* start DATA EXTRACT *

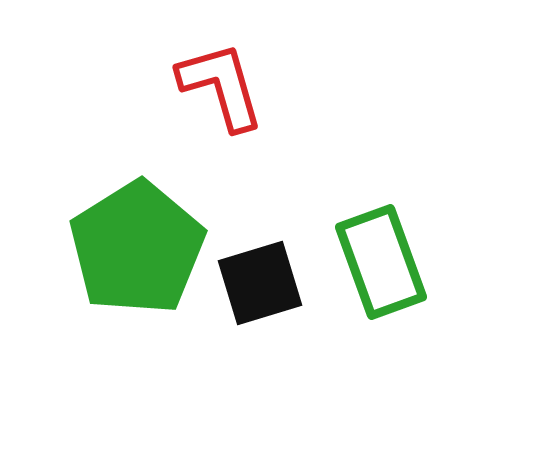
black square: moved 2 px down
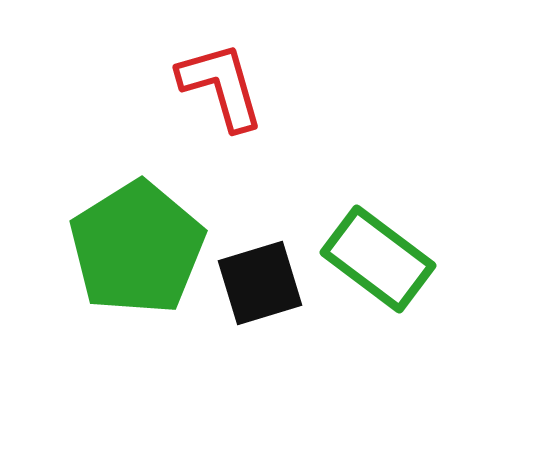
green rectangle: moved 3 px left, 3 px up; rotated 33 degrees counterclockwise
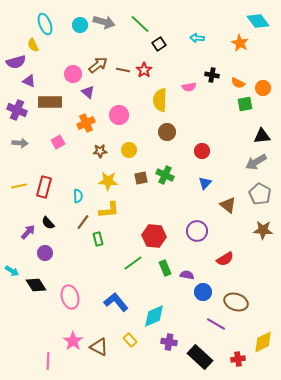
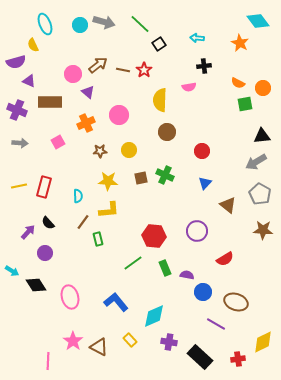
black cross at (212, 75): moved 8 px left, 9 px up; rotated 16 degrees counterclockwise
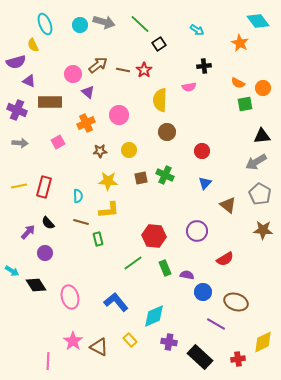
cyan arrow at (197, 38): moved 8 px up; rotated 152 degrees counterclockwise
brown line at (83, 222): moved 2 px left; rotated 70 degrees clockwise
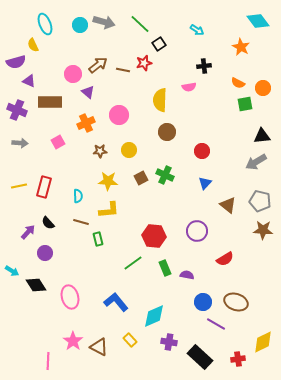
orange star at (240, 43): moved 1 px right, 4 px down
red star at (144, 70): moved 7 px up; rotated 21 degrees clockwise
brown square at (141, 178): rotated 16 degrees counterclockwise
gray pentagon at (260, 194): moved 7 px down; rotated 15 degrees counterclockwise
blue circle at (203, 292): moved 10 px down
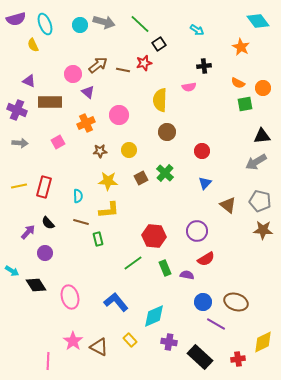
purple semicircle at (16, 62): moved 43 px up
green cross at (165, 175): moved 2 px up; rotated 18 degrees clockwise
red semicircle at (225, 259): moved 19 px left
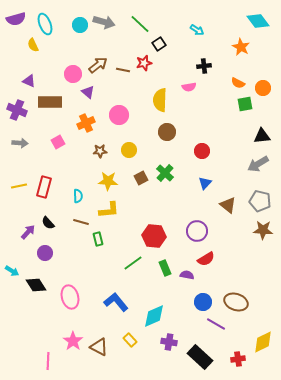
gray arrow at (256, 162): moved 2 px right, 2 px down
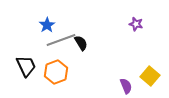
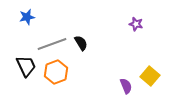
blue star: moved 20 px left, 8 px up; rotated 21 degrees clockwise
gray line: moved 9 px left, 4 px down
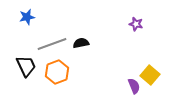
black semicircle: rotated 70 degrees counterclockwise
orange hexagon: moved 1 px right
yellow square: moved 1 px up
purple semicircle: moved 8 px right
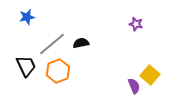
gray line: rotated 20 degrees counterclockwise
orange hexagon: moved 1 px right, 1 px up
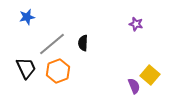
black semicircle: moved 2 px right; rotated 77 degrees counterclockwise
black trapezoid: moved 2 px down
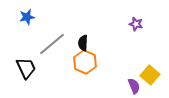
orange hexagon: moved 27 px right, 9 px up; rotated 15 degrees counterclockwise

* end DATA EXTRACT *

EXERCISE REQUIREMENTS:
Rewrite the listing above as a Markdown table with the columns "Row" and "Change": number the rows in order and put one line in each. Omit the picture lines and any blank lines.

SOLUTION:
| Row | Change |
|---|---|
| 1 | black square: moved 2 px down |
| 2 | green rectangle: moved 3 px left, 3 px up; rotated 33 degrees counterclockwise |
| 3 | black cross at (212, 75): moved 8 px left, 9 px up; rotated 16 degrees counterclockwise |
| 4 | cyan arrow at (197, 38): moved 8 px up; rotated 152 degrees counterclockwise |
| 5 | brown line at (83, 222): moved 2 px left; rotated 70 degrees clockwise |
| 6 | orange star at (240, 43): moved 1 px right, 4 px down |
| 7 | red star at (144, 70): moved 7 px up; rotated 21 degrees clockwise |
| 8 | brown square at (141, 178): rotated 16 degrees counterclockwise |
| 9 | gray pentagon at (260, 194): moved 7 px down; rotated 15 degrees counterclockwise |
| 10 | blue circle at (203, 292): moved 10 px down |
| 11 | purple semicircle at (16, 62): moved 43 px up |
| 12 | green cross at (165, 175): moved 2 px up; rotated 18 degrees clockwise |
| 13 | red semicircle at (225, 259): moved 19 px left |
| 14 | gray arrow at (256, 162): moved 2 px right, 2 px down |
| 15 | blue star: moved 20 px left, 8 px up; rotated 21 degrees clockwise |
| 16 | gray line: moved 9 px left, 4 px down |
| 17 | black semicircle: rotated 70 degrees counterclockwise |
| 18 | orange hexagon: moved 1 px right |
| 19 | yellow square: moved 1 px up |
| 20 | purple semicircle: moved 8 px right |
| 21 | gray line: rotated 20 degrees counterclockwise |
| 22 | orange hexagon: moved 1 px right, 1 px up |
| 23 | black semicircle: moved 2 px right; rotated 77 degrees counterclockwise |
| 24 | black trapezoid: moved 2 px down |
| 25 | orange hexagon: moved 27 px right, 9 px up; rotated 15 degrees counterclockwise |